ACTIVITY:
Word for word, restate the lines that run from the line containing "R218: 33k (DGND, NET11)" to the last line of the records below.

= = = = = = =

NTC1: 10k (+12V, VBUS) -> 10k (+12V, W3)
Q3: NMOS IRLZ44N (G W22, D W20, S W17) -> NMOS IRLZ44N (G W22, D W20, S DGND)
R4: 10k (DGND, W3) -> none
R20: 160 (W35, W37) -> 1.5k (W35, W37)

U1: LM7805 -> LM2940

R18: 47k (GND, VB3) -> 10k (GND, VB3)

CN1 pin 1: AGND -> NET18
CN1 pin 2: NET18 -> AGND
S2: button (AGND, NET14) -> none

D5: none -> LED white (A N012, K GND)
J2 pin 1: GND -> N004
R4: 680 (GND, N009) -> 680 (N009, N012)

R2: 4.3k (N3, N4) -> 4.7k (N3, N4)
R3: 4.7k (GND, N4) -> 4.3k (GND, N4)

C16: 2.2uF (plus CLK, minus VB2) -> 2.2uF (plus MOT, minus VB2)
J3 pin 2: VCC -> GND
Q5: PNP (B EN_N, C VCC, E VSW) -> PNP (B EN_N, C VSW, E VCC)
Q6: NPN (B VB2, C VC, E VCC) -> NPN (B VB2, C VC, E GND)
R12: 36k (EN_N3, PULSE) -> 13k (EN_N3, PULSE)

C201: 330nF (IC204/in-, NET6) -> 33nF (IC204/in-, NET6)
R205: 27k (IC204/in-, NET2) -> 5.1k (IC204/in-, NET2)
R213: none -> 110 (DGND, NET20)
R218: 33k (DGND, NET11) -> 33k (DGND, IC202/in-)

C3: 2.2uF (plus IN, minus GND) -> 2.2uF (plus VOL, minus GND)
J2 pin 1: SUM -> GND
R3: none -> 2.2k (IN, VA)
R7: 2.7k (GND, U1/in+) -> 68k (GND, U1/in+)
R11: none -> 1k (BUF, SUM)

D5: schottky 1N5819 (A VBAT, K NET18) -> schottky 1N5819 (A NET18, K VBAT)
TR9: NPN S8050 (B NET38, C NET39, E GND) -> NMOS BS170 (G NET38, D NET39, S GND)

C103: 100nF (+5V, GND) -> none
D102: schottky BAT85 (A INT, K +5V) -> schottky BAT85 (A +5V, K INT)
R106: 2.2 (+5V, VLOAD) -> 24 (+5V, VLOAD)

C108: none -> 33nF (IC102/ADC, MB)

= = = = = = =

ANSWER FOR THIS EXERCISE:
R218: 33k (DGND, NET11) -> 33k (DGND, IC202/in-)

C3: 2.2uF (plus IN, minus GND) -> 2.2uF (plus VOL, minus GND)
J2 pin 1: SUM -> GND
R3: none -> 2.2k (IN, VA)
R7: 2.7k (GND, U1/in+) -> 68k (GND, U1/in+)
R11: none -> 1k (BUF, SUM)

D5: schottky 1N5819 (A VBAT, K NET18) -> schottky 1N5819 (A NET18, K VBAT)
TR9: NPN S8050 (B NET38, C NET39, E GND) -> NMOS BS170 (G NET38, D NET39, S GND)

C103: 100nF (+5V, GND) -> none
D102: schottky BAT85 (A INT, K +5V) -> schottky BAT85 (A +5V, K INT)
R106: 2.2 (+5V, VLOAD) -> 24 (+5V, VLOAD)

C108: none -> 33nF (IC102/ADC, MB)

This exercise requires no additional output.